*** EXTRACTED INFORMATION ***

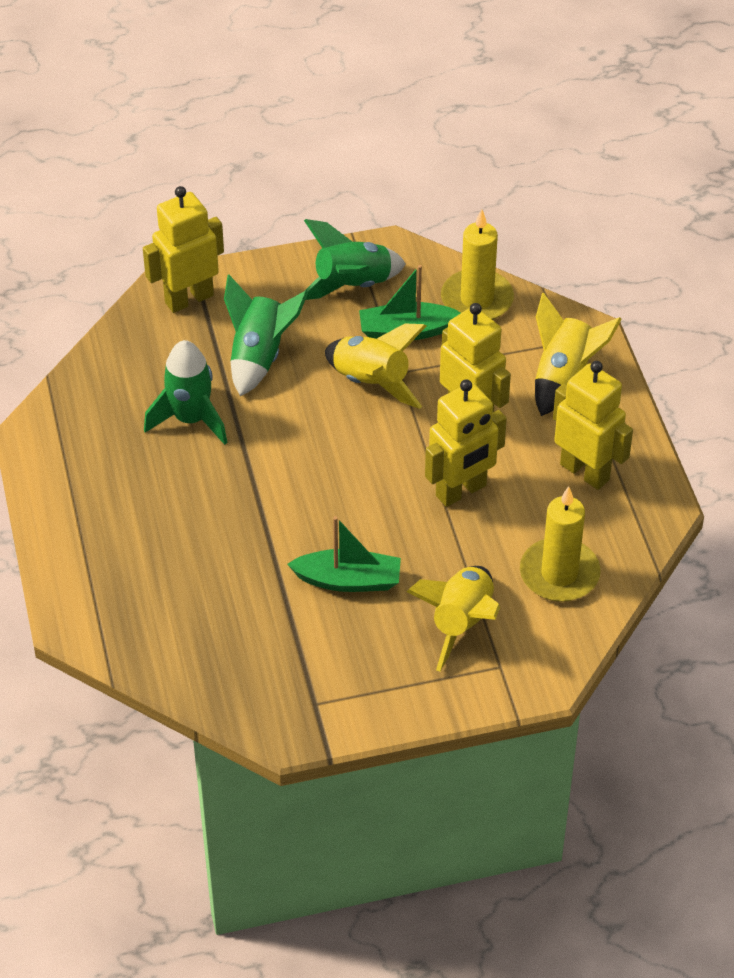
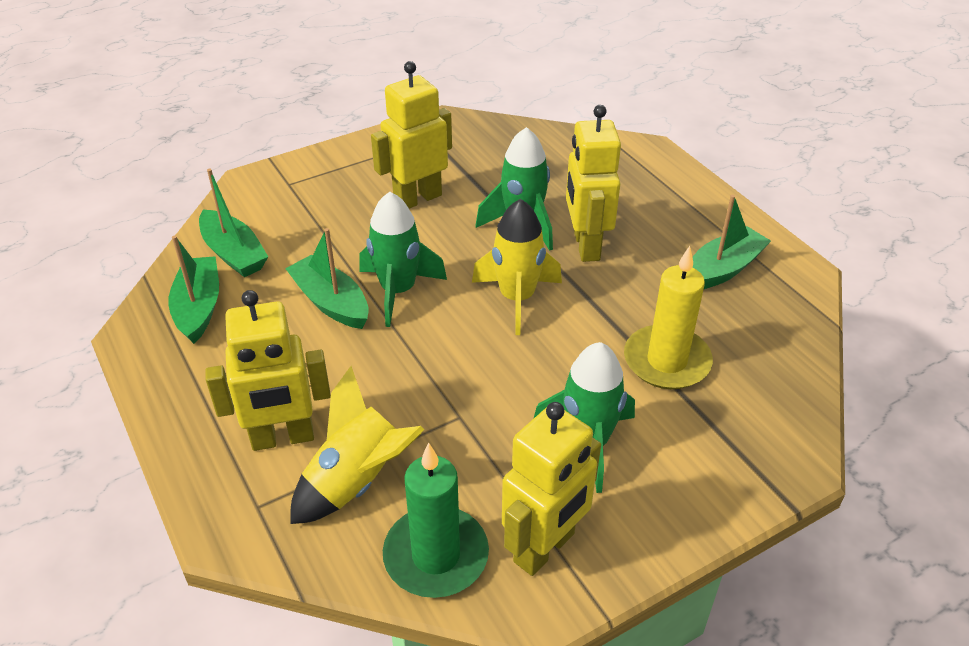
green boat: 2 -> 4
green candle: 0 -> 1
yellow candle: 2 -> 1
yellow rocket: 3 -> 2

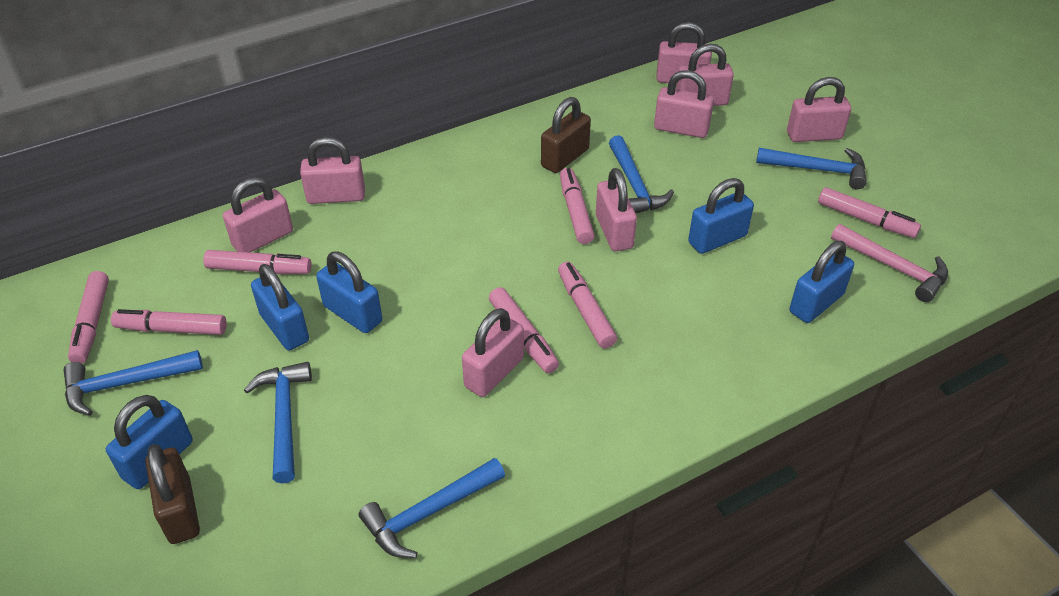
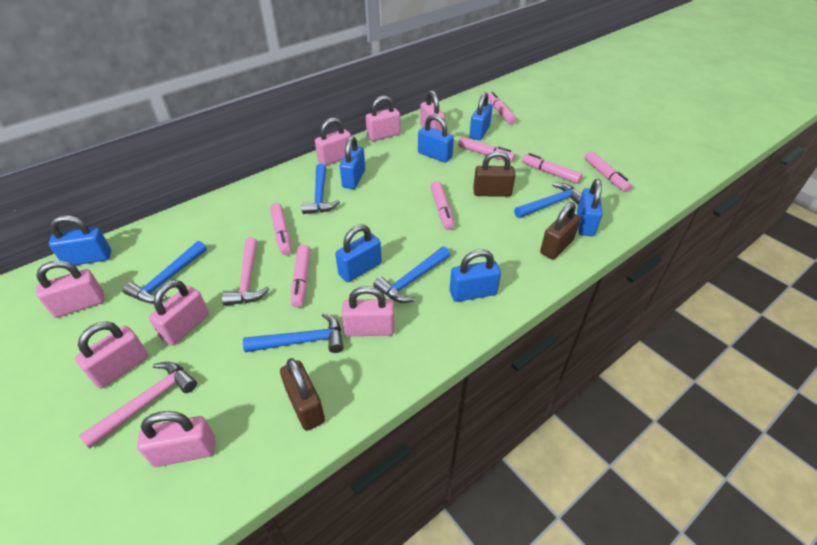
blue padlock: 5 -> 7
brown padlock: 2 -> 3
pink hammer: 1 -> 2

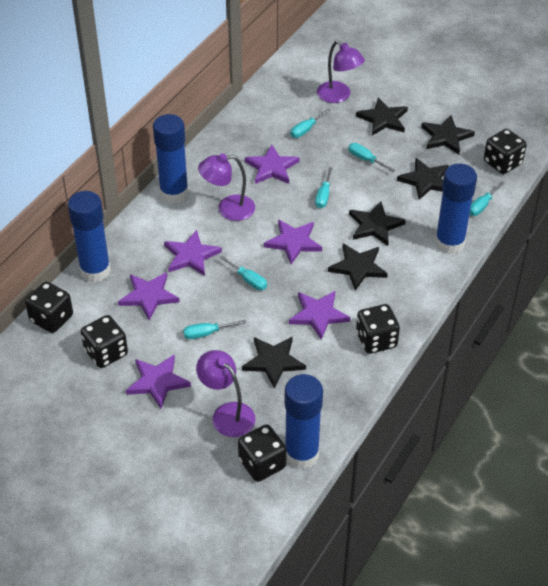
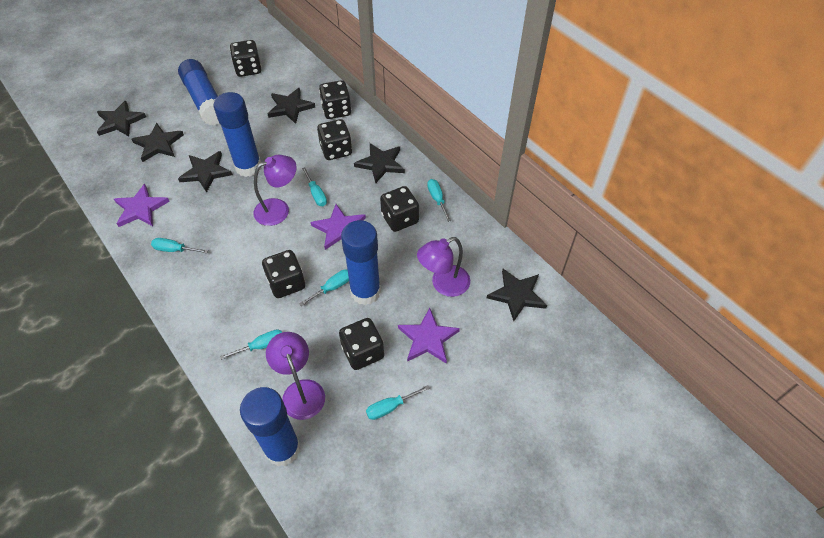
black dice: 5 -> 6
purple star: 6 -> 3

*** End of EXTRACTED INFORMATION ***

ASSIGNED TASK:
Transcribe exactly the line containing "blue padlock: 5 -> 7" and every line after it through the end of the listing above; pictures are not part of the copy.

ANSWER SPACE:
blue padlock: 5 -> 7
brown padlock: 2 -> 3
pink hammer: 1 -> 2

black dice: 5 -> 6
purple star: 6 -> 3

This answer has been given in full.